Required work:
Write out exactly the lines between the line containing "none -> purple brick D8:E8 level 1" and the end of the records, counting both ends, and leave out all pictures.

Object correspondence data:
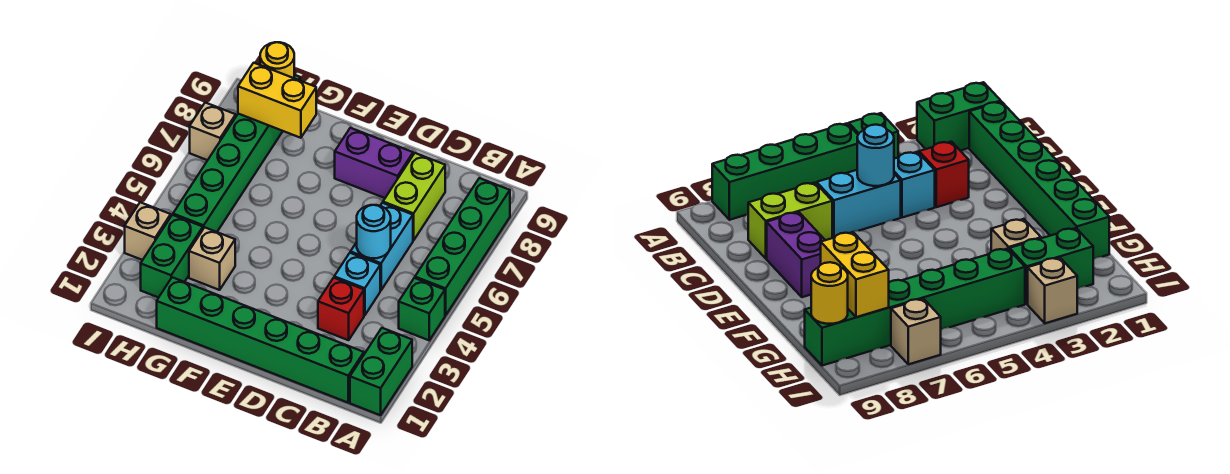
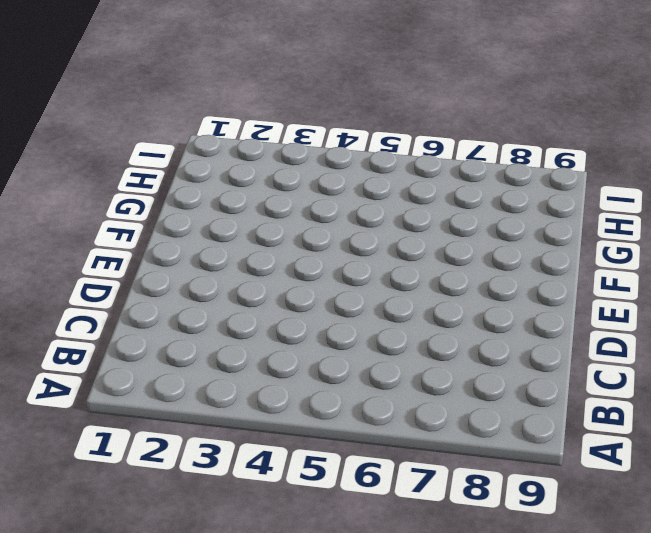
none -> green brick A1:A2 level 1
none -> green brick A4 level 1
none -> green brick A5:A8 level 1

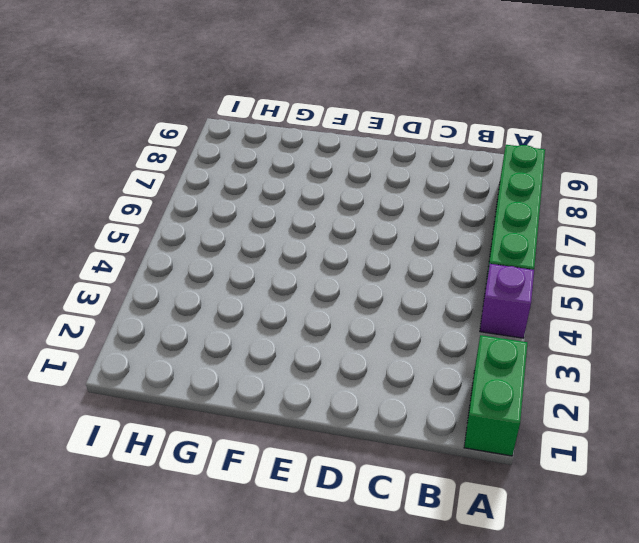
purple brick A4 level 1 -> green brick A4 level 1
none -> green brick B1:G1 level 1
none -> red brick C3 level 1
none -> cyan brick C4 level 1

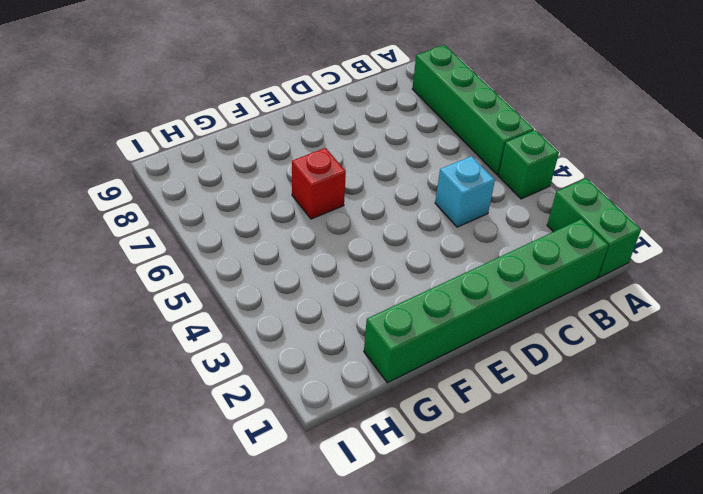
red brick F6 level 1 -> red brick C3 level 1
none -> cyan brick C5:C6 level 1
none -> lime brick C7:C8 level 1
none -> purple brick D8:E8 level 1

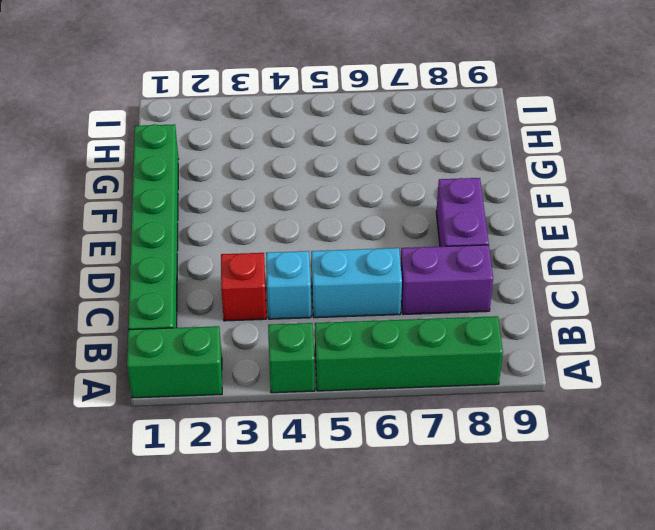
purple brick C7:C8 level 1 -> lime brick C7:C8 level 1
none -> tan brick G3 level 1
none -> green brick H2:H3 level 1
none -> green brick H4:H9 level 1

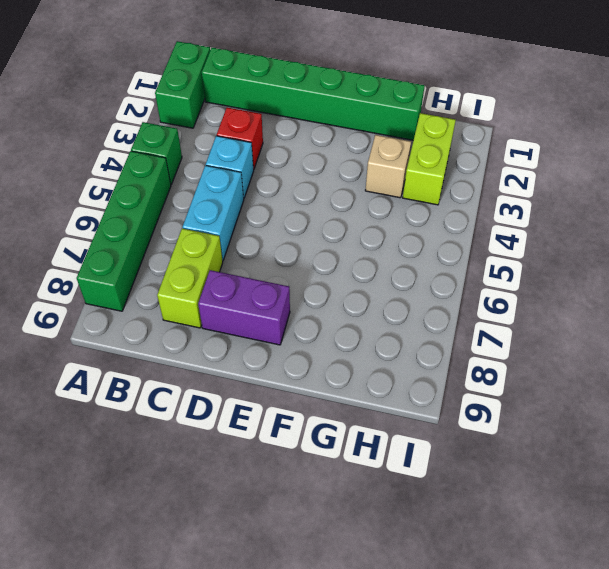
lime brick H2:H3 level 1 -> green brick H2:H3 level 1
none -> green brick H4:H9 level 1
none -> tan brick I3 level 1
none -> tan brick I7 level 1

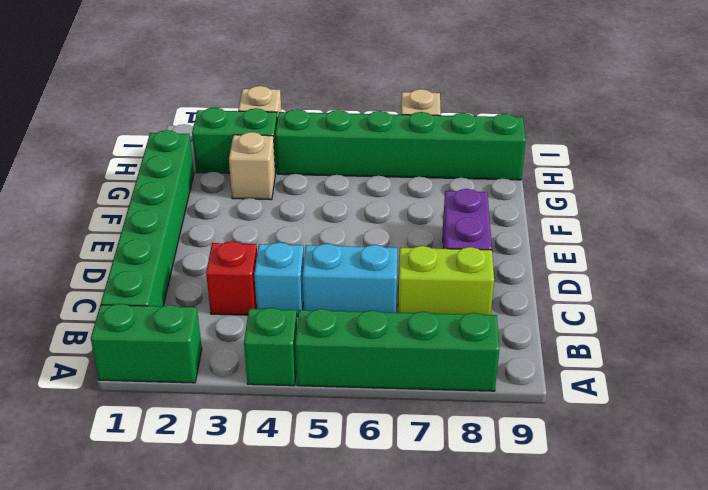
none -> cyan round brick C5 level 2
none -> yellow brick G8:H8 level 2
none -> yellow round brick H9 level 2

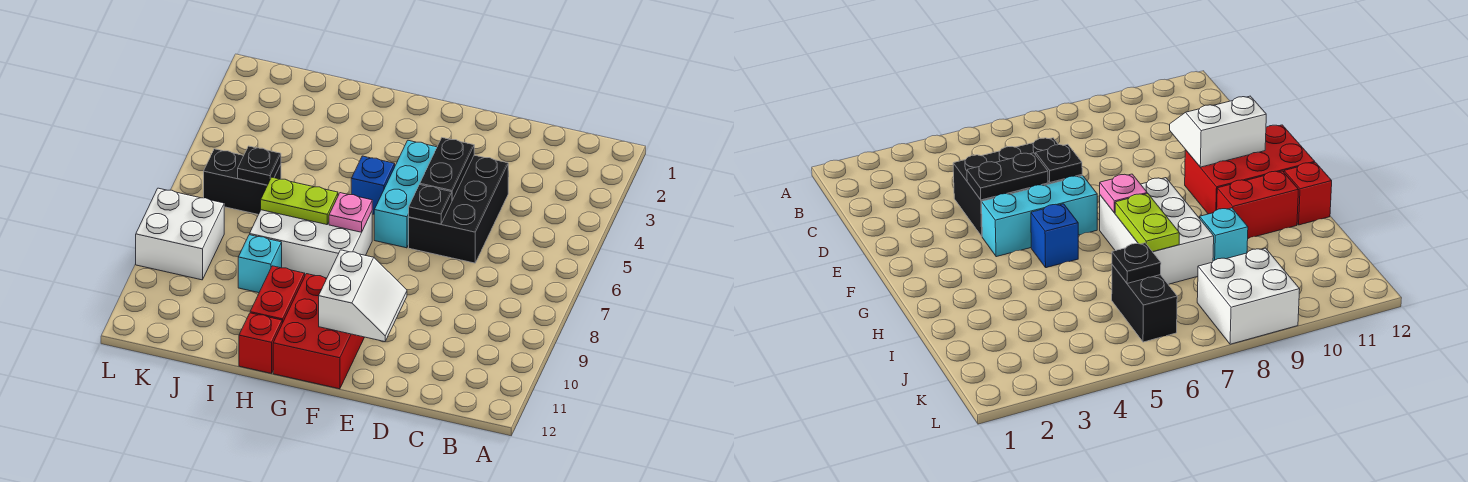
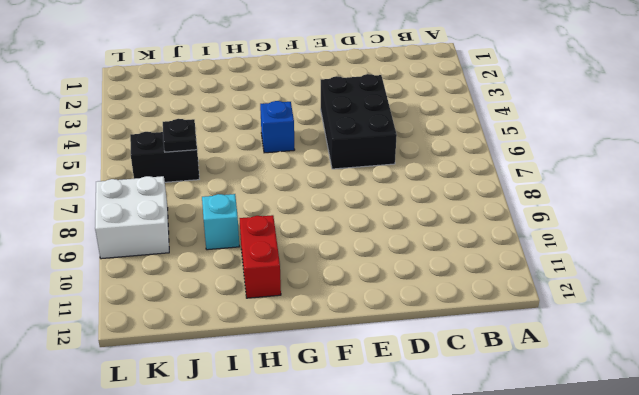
none -> cyan brick F4:F6 level 1
none -> red brick F10:G12 level 1
none -> white brick G7:I8 level 1

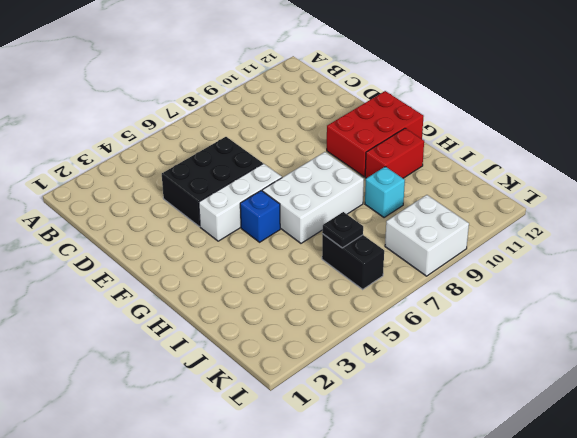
white brick F4:F6 level 1 -> cyan brick F4:F6 level 1
white brick G6:H8 level 1 -> white brick G7:I8 level 1
none -> red brick H12 level 1
none -> black plate E4:E5 level 2
none -> black plate E6 level 2

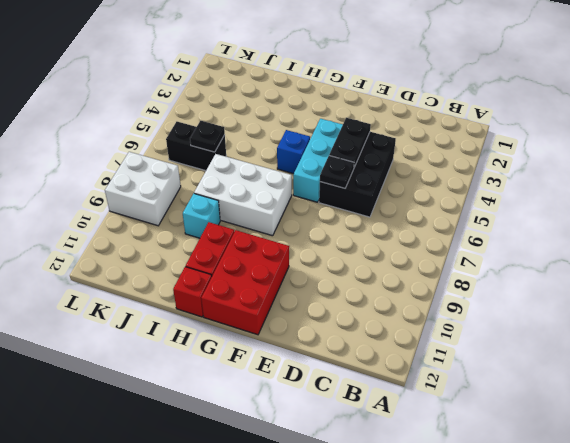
none -> white slope E10:F11 level 2 top F
none -> pink plate G7 level 2
none -> lime plate H7:I7 level 2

Task answer:
none -> purple brick D8:E8 level 1

purple brick C7:C8 level 1 -> lime brick C7:C8 level 1
none -> tan brick G3 level 1
none -> green brick H2:H3 level 1
none -> green brick H4:H9 level 1

lime brick H2:H3 level 1 -> green brick H2:H3 level 1
none -> green brick H4:H9 level 1
none -> tan brick I3 level 1
none -> tan brick I7 level 1

none -> cyan round brick C5 level 2
none -> yellow brick G8:H8 level 2
none -> yellow round brick H9 level 2

none -> cyan brick F4:F6 level 1
none -> red brick F10:G12 level 1
none -> white brick G7:I8 level 1

white brick F4:F6 level 1 -> cyan brick F4:F6 level 1
white brick G6:H8 level 1 -> white brick G7:I8 level 1
none -> red brick H12 level 1
none -> black plate E4:E5 level 2
none -> black plate E6 level 2

none -> white slope E10:F11 level 2 top F
none -> pink plate G7 level 2
none -> lime plate H7:I7 level 2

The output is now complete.